Extracted records:
== Segment start ==

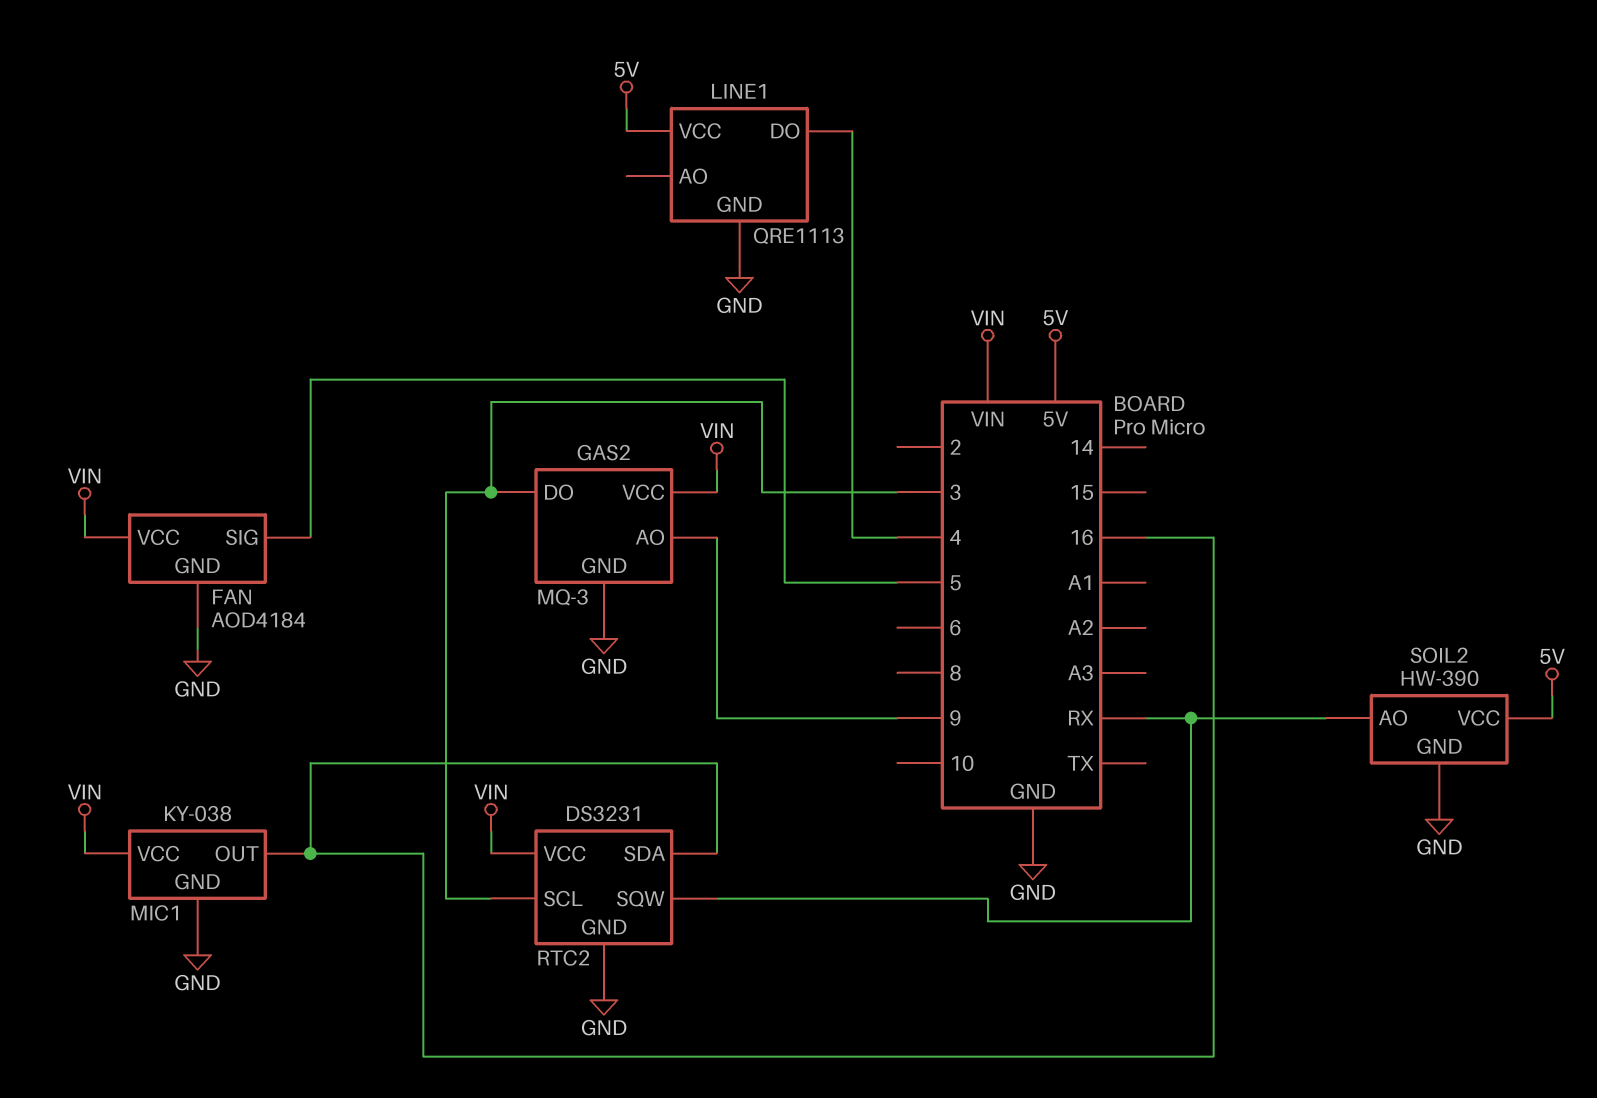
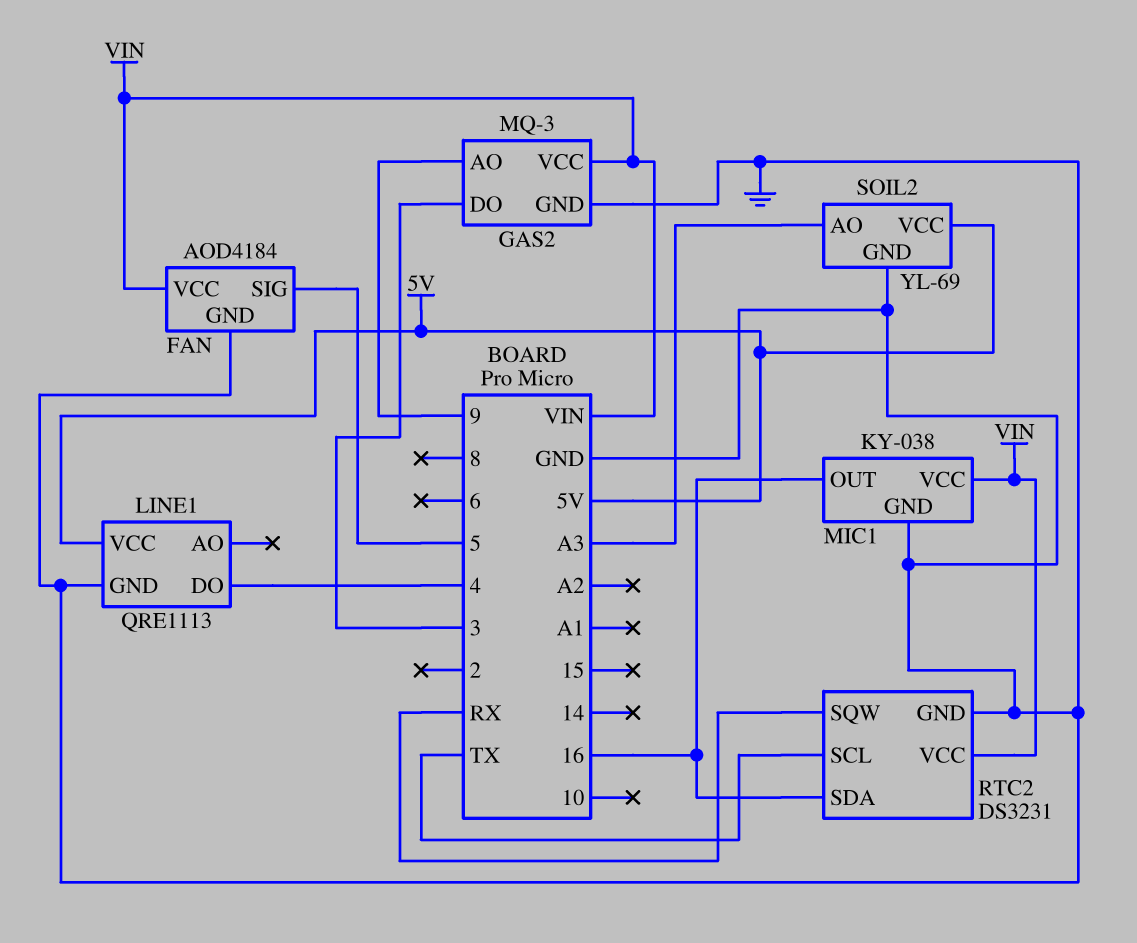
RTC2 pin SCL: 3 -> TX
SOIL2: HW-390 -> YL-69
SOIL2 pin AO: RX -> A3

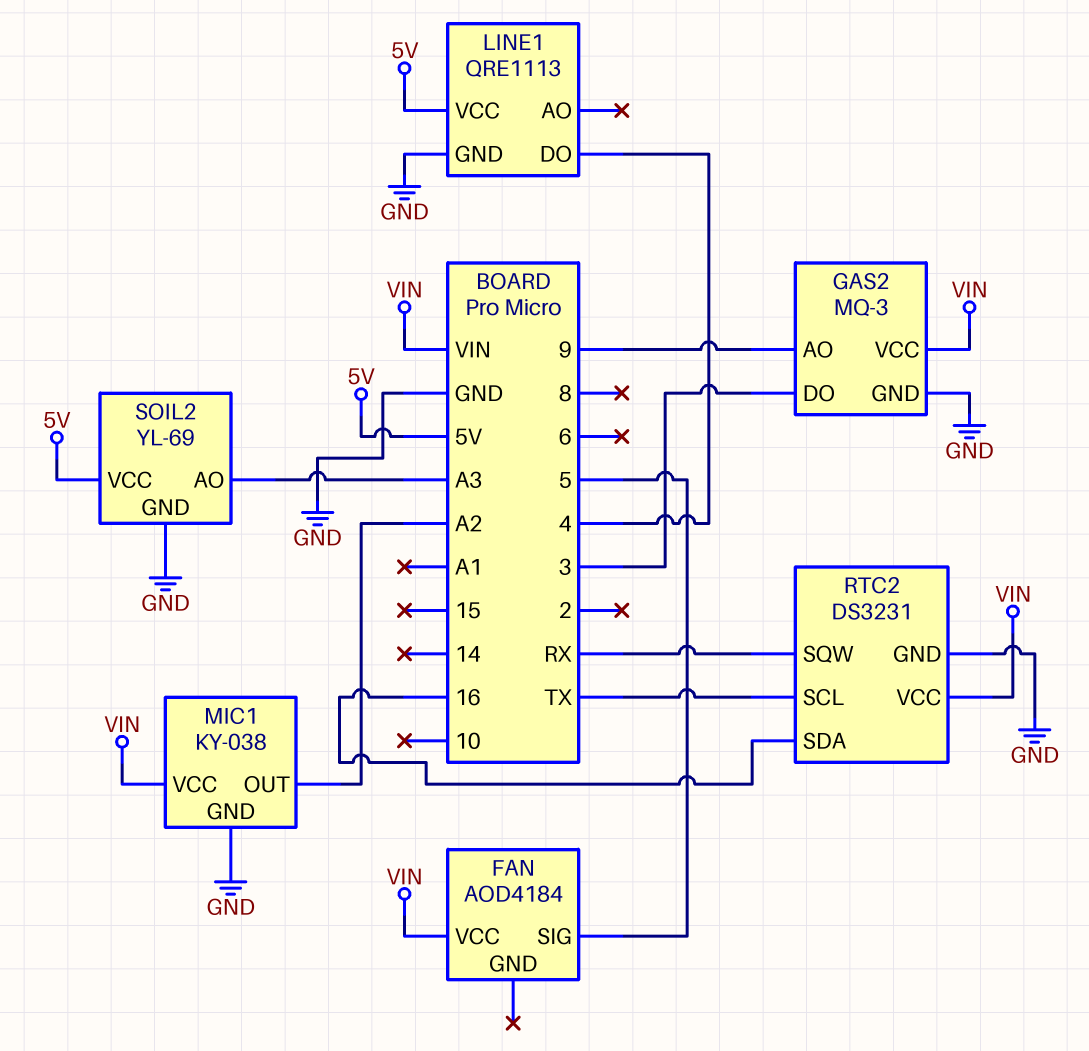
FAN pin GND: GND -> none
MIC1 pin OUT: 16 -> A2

== Segment end ==

- _Description of the task_
The finished copy should match the data above word for word and contain no pictures.

- _Response_
RTC2 pin SCL: 3 -> TX
SOIL2: HW-390 -> YL-69
SOIL2 pin AO: RX -> A3

FAN pin GND: GND -> none
MIC1 pin OUT: 16 -> A2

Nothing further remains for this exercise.